■ YOUR TASK:
Change "Almaty" to "Astana" in the lines, starting at the first line and stopping after the line that contains "Almaty: 6:30 -> 1:00". Leave everything else unchanged and give only those lines.

■ Collected data:

* begin *

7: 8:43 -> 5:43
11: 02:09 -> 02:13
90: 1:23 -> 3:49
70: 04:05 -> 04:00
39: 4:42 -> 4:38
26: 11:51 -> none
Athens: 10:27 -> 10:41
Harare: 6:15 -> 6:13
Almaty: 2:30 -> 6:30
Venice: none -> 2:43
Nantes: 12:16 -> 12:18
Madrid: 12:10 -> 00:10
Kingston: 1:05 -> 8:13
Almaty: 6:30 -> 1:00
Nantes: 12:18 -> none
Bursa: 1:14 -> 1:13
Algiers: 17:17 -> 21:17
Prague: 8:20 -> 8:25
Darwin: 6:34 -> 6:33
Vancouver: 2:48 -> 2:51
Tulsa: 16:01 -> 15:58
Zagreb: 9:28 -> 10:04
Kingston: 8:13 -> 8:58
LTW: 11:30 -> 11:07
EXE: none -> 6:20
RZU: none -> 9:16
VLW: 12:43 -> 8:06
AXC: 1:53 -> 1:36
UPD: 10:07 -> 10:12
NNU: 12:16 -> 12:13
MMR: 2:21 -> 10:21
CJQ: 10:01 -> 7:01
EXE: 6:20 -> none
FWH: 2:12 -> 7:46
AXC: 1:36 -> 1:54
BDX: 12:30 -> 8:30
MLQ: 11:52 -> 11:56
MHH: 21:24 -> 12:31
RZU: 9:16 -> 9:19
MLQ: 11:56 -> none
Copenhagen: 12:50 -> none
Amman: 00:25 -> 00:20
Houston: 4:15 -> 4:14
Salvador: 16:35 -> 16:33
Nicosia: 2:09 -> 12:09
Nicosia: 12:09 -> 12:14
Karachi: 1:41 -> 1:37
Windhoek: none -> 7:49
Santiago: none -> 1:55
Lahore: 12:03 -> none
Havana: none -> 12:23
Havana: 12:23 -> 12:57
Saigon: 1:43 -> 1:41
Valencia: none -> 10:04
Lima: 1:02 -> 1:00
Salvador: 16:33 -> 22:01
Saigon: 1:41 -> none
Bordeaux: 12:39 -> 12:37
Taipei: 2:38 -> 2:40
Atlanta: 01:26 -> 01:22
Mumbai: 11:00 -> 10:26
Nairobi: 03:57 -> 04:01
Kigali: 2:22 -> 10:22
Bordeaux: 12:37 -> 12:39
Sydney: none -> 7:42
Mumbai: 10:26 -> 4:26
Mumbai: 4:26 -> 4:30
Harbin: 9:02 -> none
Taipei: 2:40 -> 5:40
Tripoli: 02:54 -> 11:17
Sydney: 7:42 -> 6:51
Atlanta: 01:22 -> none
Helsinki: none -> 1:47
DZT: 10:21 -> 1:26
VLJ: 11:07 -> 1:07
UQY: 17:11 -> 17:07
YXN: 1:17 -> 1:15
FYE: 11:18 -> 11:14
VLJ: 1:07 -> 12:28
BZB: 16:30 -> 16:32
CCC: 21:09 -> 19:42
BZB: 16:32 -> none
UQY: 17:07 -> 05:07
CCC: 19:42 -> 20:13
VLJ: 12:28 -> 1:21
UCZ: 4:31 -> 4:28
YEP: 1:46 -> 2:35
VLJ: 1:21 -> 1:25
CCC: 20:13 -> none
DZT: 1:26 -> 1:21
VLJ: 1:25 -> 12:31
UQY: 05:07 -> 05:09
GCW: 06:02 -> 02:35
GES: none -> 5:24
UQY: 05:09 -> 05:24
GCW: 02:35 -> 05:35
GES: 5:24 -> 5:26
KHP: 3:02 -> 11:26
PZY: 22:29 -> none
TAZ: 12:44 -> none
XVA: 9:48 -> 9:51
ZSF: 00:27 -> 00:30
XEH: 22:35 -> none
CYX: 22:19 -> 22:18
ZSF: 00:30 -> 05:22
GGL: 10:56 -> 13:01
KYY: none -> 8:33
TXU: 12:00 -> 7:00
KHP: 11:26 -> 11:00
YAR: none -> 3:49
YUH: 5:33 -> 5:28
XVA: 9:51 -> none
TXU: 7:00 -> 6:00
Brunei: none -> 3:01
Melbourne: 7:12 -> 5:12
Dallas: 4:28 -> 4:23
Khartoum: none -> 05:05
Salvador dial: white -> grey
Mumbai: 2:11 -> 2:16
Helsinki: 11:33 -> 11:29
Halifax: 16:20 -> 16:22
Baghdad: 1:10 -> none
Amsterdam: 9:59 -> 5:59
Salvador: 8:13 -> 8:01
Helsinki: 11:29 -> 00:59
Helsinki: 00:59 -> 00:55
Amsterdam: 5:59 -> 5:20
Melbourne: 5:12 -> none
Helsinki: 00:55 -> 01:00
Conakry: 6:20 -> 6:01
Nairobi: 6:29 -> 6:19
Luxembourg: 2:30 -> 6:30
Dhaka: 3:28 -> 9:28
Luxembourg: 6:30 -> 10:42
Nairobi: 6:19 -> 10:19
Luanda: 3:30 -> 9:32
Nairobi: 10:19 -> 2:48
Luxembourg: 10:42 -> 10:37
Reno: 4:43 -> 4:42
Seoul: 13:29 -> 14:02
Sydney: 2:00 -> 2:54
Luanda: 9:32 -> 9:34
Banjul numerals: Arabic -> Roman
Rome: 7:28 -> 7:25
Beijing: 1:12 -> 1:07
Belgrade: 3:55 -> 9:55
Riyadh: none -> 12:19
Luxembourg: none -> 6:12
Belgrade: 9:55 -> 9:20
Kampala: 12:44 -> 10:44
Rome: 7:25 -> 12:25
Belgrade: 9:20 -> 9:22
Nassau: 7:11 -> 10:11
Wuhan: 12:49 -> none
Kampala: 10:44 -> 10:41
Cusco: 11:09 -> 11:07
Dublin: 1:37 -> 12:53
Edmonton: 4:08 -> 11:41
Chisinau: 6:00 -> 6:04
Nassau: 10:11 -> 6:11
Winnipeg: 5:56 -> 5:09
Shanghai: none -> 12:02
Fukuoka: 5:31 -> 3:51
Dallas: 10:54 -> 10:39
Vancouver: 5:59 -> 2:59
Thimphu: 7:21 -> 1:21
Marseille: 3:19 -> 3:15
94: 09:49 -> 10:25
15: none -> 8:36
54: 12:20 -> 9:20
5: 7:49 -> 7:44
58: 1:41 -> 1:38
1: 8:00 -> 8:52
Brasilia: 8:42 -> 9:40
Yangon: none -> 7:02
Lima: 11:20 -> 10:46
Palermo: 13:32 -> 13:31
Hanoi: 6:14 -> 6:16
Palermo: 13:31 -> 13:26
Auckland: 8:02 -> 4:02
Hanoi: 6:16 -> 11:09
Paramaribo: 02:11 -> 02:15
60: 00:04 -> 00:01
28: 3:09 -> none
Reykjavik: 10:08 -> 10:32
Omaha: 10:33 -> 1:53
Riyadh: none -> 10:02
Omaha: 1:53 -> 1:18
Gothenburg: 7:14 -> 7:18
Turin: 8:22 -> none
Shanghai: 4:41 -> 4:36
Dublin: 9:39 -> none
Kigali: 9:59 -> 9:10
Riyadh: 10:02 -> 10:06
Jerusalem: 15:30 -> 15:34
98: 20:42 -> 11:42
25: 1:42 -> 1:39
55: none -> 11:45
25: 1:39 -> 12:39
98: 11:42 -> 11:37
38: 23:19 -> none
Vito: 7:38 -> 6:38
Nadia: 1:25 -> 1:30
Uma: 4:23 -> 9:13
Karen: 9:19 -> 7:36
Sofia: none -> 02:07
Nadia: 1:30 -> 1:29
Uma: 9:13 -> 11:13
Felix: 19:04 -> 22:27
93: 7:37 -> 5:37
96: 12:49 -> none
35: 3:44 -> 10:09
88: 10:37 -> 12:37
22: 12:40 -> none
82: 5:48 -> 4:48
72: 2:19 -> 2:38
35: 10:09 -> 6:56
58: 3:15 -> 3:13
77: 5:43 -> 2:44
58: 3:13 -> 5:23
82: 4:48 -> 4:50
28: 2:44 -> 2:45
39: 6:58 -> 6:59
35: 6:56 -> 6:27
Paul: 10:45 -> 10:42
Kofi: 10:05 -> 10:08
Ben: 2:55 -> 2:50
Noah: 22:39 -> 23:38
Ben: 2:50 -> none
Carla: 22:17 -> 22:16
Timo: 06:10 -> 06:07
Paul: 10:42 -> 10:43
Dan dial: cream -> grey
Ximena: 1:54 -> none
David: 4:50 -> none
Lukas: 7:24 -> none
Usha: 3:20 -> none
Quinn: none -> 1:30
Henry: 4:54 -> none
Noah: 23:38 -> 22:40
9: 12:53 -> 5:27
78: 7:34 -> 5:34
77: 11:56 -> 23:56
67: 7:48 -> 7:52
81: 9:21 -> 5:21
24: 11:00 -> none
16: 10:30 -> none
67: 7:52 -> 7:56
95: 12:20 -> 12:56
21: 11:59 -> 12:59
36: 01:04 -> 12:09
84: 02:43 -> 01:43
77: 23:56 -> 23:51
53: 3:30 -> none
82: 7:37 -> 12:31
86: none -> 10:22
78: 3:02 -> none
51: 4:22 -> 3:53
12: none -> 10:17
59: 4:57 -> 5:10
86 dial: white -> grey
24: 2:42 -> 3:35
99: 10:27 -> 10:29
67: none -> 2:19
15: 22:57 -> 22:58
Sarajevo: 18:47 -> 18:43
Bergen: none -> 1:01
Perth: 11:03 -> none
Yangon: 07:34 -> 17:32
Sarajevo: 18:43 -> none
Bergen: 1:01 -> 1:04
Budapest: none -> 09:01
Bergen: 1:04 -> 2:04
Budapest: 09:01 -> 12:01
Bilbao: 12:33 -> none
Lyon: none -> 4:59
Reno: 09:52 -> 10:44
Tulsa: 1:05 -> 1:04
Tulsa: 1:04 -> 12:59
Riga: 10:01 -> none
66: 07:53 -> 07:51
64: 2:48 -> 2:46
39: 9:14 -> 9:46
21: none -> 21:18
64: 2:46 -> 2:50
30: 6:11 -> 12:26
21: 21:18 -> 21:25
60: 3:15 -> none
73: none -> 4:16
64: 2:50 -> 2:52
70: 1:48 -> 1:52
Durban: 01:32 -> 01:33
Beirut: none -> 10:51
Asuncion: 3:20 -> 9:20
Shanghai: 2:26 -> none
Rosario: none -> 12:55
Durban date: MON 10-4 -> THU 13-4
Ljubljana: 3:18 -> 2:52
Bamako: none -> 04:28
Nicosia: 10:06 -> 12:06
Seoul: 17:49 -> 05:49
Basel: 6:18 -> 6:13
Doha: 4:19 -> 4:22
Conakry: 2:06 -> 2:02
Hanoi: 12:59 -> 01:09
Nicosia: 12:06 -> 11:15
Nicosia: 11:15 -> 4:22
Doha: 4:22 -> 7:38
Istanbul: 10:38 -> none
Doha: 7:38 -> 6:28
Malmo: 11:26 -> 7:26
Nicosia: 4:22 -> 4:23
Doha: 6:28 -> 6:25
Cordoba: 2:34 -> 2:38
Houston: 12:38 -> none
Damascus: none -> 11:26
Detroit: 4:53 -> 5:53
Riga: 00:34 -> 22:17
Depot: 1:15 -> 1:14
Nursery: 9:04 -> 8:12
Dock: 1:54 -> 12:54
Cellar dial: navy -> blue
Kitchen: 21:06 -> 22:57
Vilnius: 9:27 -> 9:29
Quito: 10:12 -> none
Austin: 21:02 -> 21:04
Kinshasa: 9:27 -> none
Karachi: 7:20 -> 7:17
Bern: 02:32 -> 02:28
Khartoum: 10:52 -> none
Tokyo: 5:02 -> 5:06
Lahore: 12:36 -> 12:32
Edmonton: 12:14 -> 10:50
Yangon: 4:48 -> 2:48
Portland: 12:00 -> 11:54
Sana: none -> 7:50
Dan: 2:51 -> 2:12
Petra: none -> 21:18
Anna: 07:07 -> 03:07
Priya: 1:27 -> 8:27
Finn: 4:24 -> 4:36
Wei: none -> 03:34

* end *

■ TASK OUTPUT:
7: 8:43 -> 5:43
11: 02:09 -> 02:13
90: 1:23 -> 3:49
70: 04:05 -> 04:00
39: 4:42 -> 4:38
26: 11:51 -> none
Athens: 10:27 -> 10:41
Harare: 6:15 -> 6:13
Astana: 2:30 -> 6:30
Venice: none -> 2:43
Nantes: 12:16 -> 12:18
Madrid: 12:10 -> 00:10
Kingston: 1:05 -> 8:13
Astana: 6:30 -> 1:00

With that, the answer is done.